- _WHAT IS REQUIRED_: Copy the material below verbatim from the line with "TOF pin SDA: none -> A6" to the line with "TOF3 pin XSHUT: D5 -> A1", both lines included, omitting pictures and every line outside that range.

(SOURCE DATA)

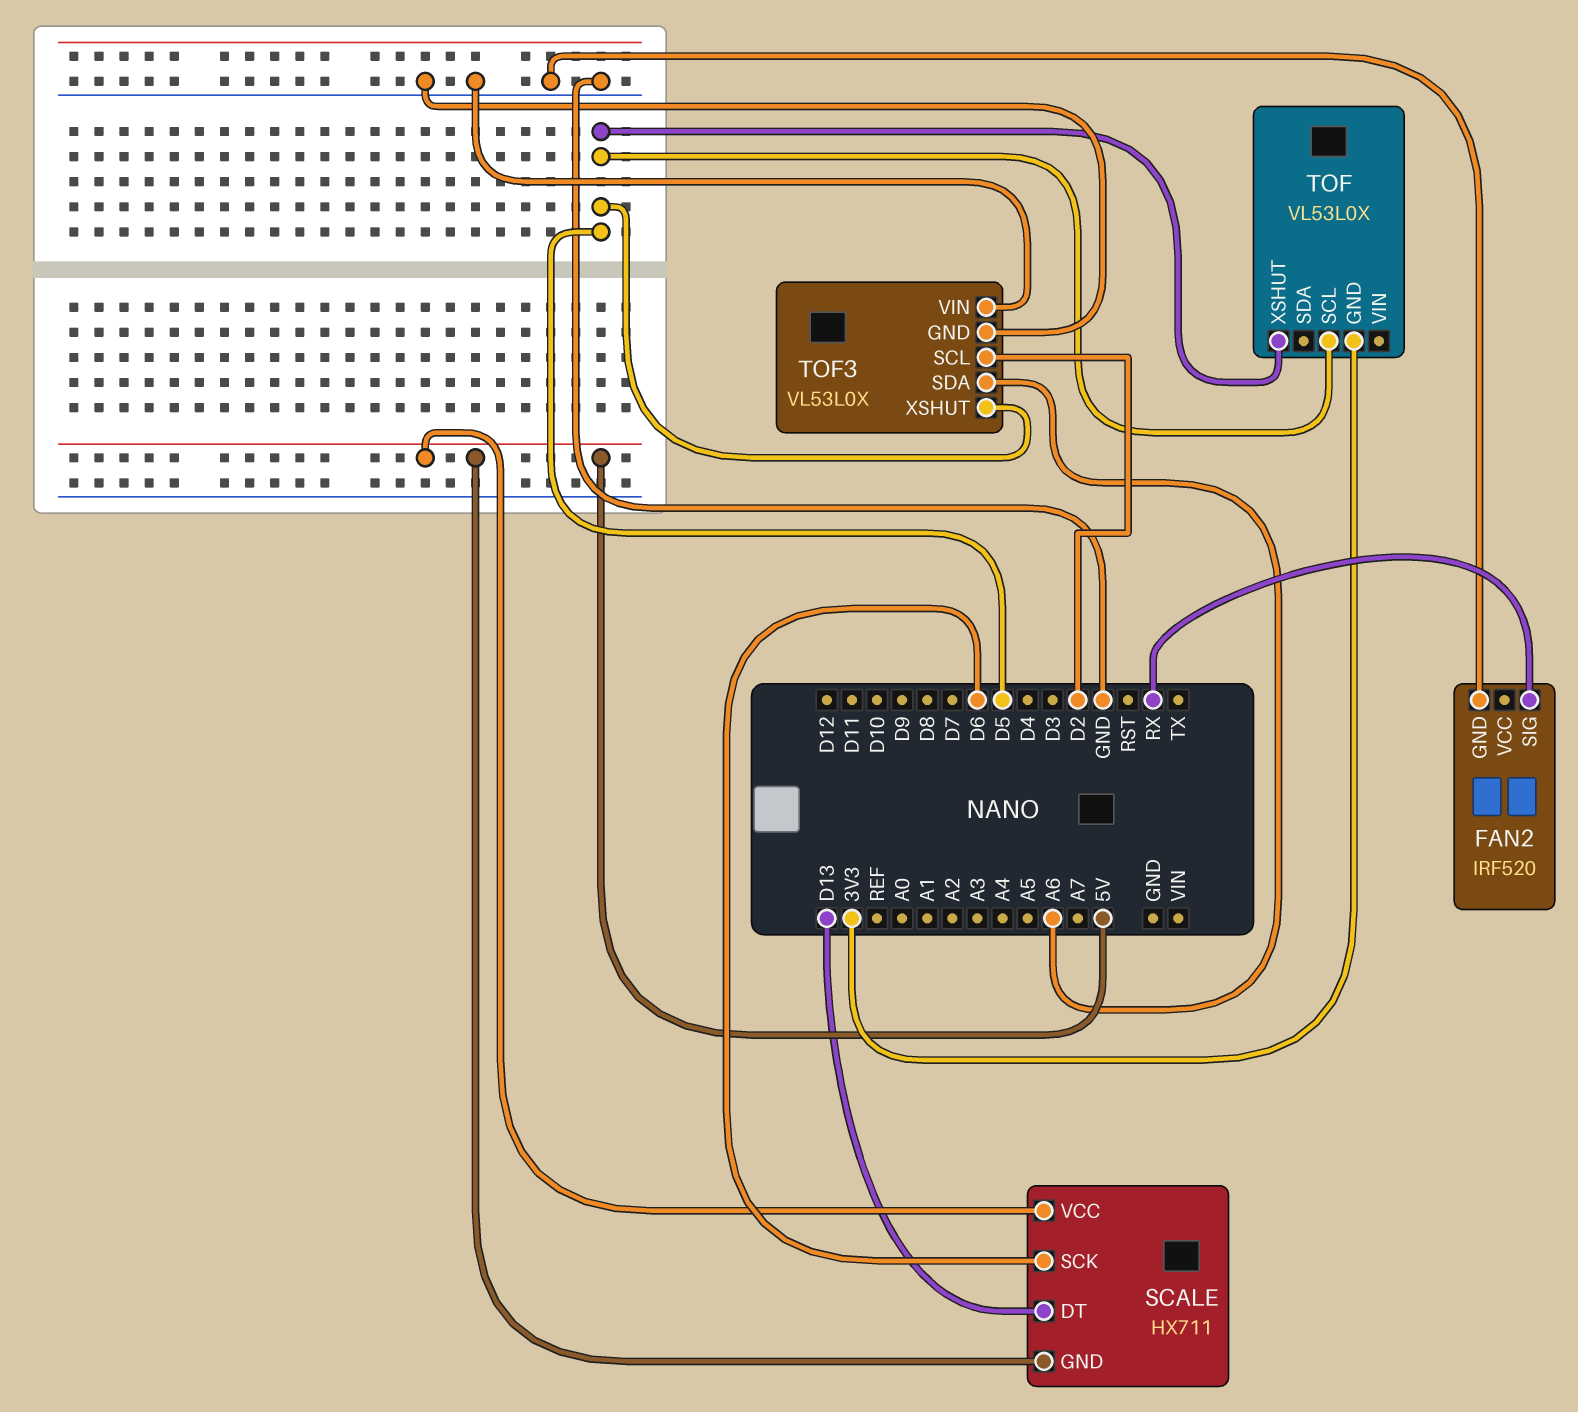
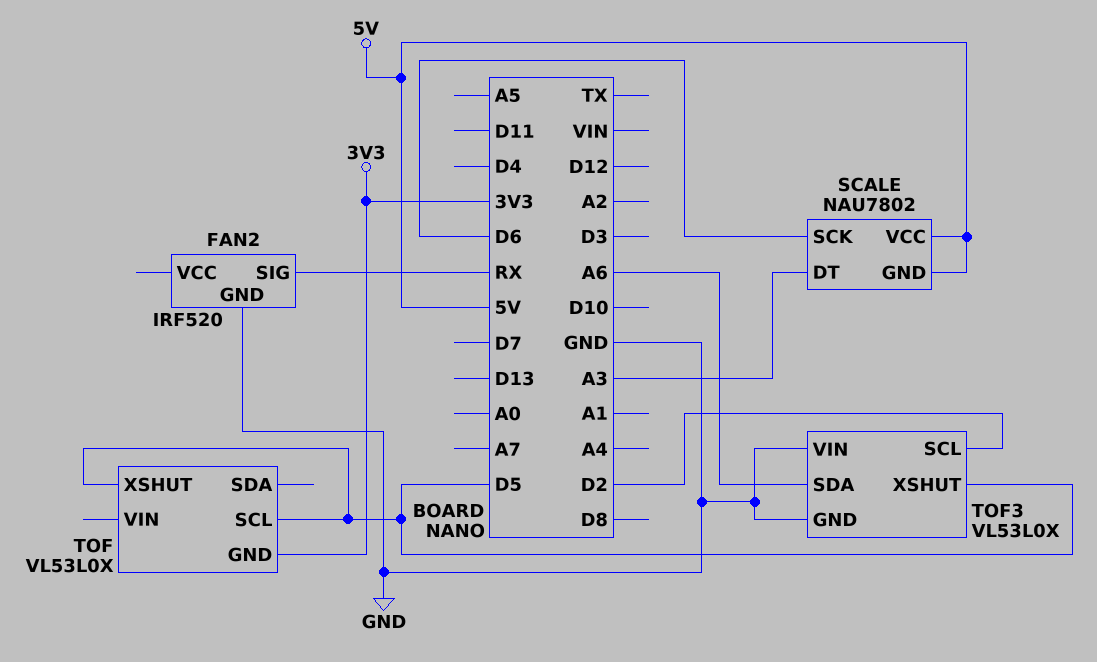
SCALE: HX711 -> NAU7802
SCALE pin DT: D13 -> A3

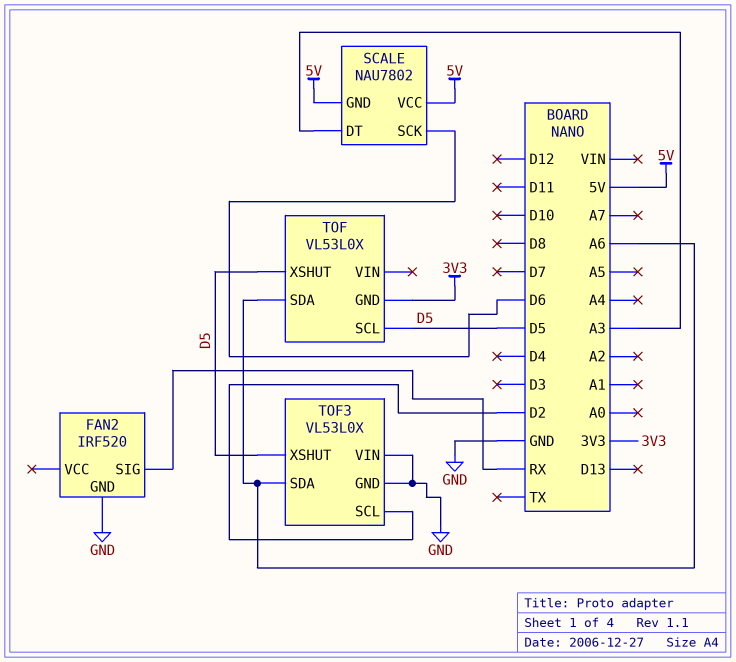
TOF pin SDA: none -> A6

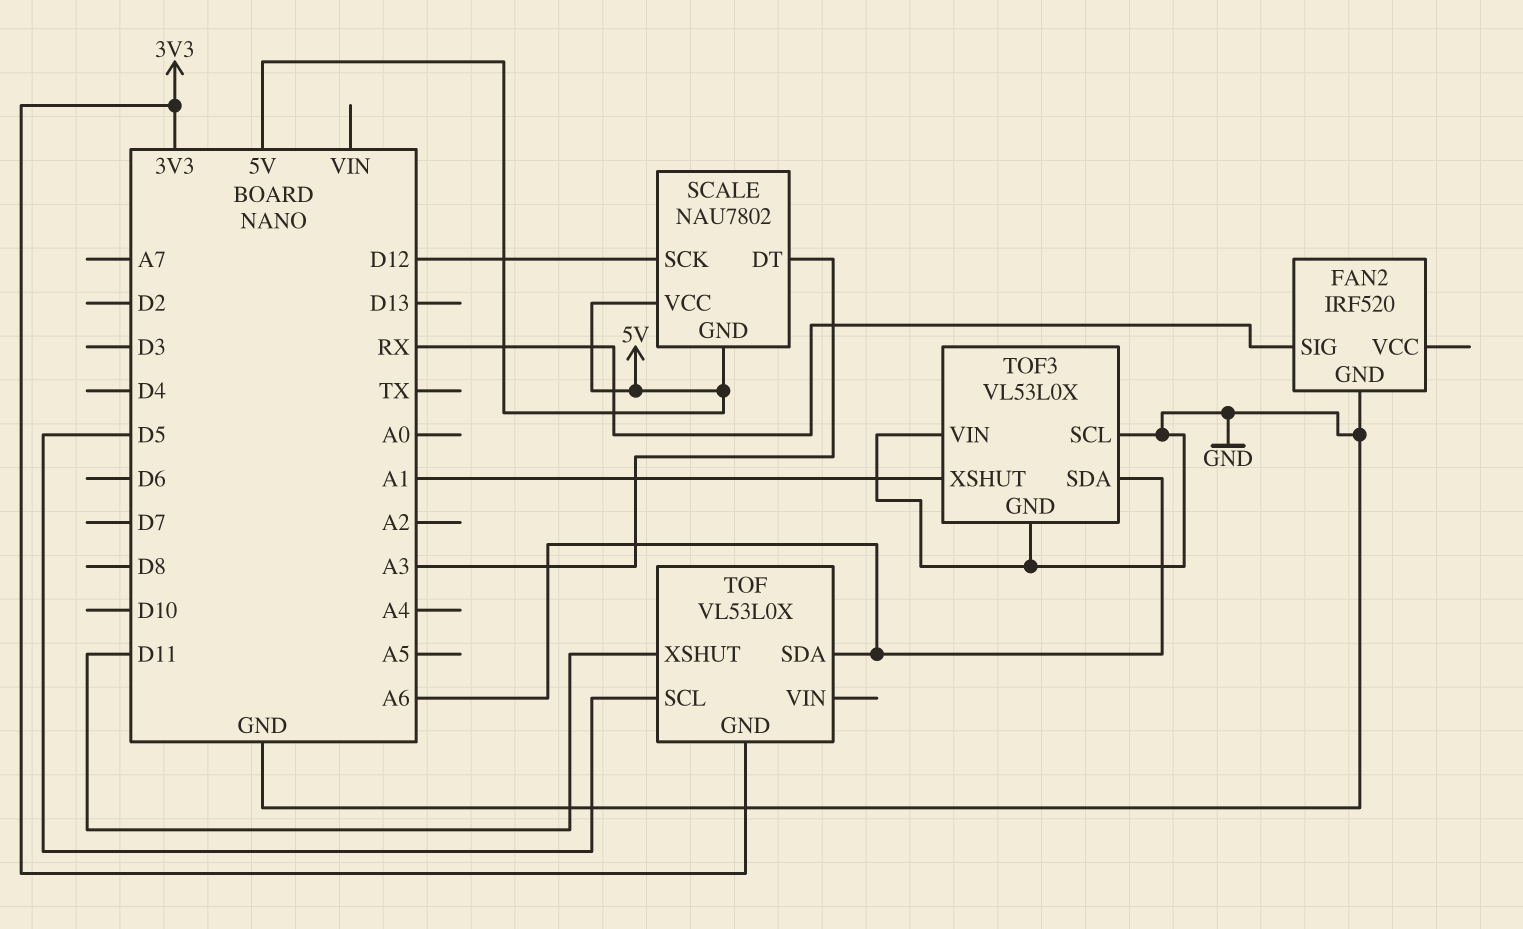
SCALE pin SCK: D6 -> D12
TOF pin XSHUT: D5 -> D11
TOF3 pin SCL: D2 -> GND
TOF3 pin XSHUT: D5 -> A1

(End SOURCE DATA)
(SOURCE DATA)

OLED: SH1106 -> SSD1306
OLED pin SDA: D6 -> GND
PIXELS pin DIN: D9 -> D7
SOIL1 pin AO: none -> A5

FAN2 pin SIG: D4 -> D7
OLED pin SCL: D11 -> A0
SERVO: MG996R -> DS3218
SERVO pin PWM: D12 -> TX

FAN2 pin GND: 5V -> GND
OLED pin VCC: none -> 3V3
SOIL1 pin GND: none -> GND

(End SOURCE DATA)

- _TASK RESPONSE_:
TOF pin SDA: none -> A6

SCALE pin SCK: D6 -> D12
TOF pin XSHUT: D5 -> D11
TOF3 pin SCL: D2 -> GND
TOF3 pin XSHUT: D5 -> A1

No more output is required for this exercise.